▸ **Problem requirements**
Among the records, which lines include "verde"? List them.

Start of Records for this task

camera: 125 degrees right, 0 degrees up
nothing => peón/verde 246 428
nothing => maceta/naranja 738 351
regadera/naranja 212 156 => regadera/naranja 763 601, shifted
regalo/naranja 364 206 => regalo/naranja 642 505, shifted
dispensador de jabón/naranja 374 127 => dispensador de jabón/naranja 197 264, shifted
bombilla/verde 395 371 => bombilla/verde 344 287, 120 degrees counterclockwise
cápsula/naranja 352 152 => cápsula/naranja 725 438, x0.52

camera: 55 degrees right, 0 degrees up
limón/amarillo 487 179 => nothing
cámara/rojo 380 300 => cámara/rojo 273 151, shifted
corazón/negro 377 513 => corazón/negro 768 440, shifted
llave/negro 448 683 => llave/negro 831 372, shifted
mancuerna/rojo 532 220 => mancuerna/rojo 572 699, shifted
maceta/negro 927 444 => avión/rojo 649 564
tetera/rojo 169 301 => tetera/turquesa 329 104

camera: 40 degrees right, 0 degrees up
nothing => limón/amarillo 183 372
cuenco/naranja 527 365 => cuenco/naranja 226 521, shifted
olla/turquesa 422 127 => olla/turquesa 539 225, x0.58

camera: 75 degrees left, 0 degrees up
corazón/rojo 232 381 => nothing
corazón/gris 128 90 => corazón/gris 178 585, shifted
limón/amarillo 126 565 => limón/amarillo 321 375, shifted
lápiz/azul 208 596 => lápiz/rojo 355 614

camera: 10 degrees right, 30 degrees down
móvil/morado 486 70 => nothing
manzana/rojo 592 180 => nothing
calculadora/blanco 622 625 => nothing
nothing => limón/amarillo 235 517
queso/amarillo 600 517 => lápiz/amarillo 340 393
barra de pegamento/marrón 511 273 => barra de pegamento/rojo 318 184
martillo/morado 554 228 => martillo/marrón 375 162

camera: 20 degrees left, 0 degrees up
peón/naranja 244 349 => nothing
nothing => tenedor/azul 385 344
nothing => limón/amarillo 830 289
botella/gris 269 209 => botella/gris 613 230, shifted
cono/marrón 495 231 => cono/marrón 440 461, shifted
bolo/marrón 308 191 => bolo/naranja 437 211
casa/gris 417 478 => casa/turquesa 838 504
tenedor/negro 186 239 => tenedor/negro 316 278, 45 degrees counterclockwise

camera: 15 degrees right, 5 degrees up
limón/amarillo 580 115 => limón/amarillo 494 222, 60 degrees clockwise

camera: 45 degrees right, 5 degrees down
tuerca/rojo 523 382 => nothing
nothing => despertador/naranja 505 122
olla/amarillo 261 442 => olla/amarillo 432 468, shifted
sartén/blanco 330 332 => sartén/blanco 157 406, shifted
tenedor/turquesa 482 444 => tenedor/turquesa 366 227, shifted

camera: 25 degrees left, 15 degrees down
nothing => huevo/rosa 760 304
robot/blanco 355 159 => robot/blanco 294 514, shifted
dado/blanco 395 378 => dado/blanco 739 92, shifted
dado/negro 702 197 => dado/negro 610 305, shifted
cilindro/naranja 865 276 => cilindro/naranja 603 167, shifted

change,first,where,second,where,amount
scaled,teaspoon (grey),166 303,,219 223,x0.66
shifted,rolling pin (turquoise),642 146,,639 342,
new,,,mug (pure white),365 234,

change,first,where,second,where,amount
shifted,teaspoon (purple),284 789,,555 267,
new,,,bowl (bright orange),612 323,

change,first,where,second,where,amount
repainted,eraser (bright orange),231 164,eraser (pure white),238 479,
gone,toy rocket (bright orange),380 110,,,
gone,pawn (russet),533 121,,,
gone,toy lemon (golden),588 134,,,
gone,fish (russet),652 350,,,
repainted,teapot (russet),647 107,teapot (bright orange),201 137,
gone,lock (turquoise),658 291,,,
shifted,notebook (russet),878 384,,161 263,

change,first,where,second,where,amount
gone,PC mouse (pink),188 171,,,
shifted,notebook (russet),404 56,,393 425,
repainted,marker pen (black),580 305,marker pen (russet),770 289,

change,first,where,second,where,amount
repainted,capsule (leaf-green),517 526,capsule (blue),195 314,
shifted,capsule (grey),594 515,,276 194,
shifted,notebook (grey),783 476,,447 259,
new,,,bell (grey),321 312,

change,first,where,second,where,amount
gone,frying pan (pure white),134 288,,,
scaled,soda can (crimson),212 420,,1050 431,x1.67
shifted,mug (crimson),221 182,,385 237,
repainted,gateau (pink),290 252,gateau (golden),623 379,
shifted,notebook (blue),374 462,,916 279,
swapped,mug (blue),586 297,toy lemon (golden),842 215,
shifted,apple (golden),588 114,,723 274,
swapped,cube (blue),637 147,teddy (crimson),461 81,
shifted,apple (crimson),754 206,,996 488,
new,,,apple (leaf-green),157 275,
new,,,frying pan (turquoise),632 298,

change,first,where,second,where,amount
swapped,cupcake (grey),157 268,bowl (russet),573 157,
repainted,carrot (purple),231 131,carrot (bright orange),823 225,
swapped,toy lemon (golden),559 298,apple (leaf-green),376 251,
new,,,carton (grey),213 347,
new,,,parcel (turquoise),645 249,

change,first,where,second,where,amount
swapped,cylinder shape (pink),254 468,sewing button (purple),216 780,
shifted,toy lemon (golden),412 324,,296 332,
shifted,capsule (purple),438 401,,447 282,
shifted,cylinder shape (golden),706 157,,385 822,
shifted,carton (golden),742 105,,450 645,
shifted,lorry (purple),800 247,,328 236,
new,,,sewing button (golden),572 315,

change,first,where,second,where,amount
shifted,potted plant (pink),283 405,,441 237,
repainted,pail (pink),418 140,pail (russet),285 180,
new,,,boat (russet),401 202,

End of Records for this task

▸ **Task output**
nothing => peón/verde 246 428
bombilla/verde 395 371 => bombilla/verde 344 287, 120 degrees counterclockwise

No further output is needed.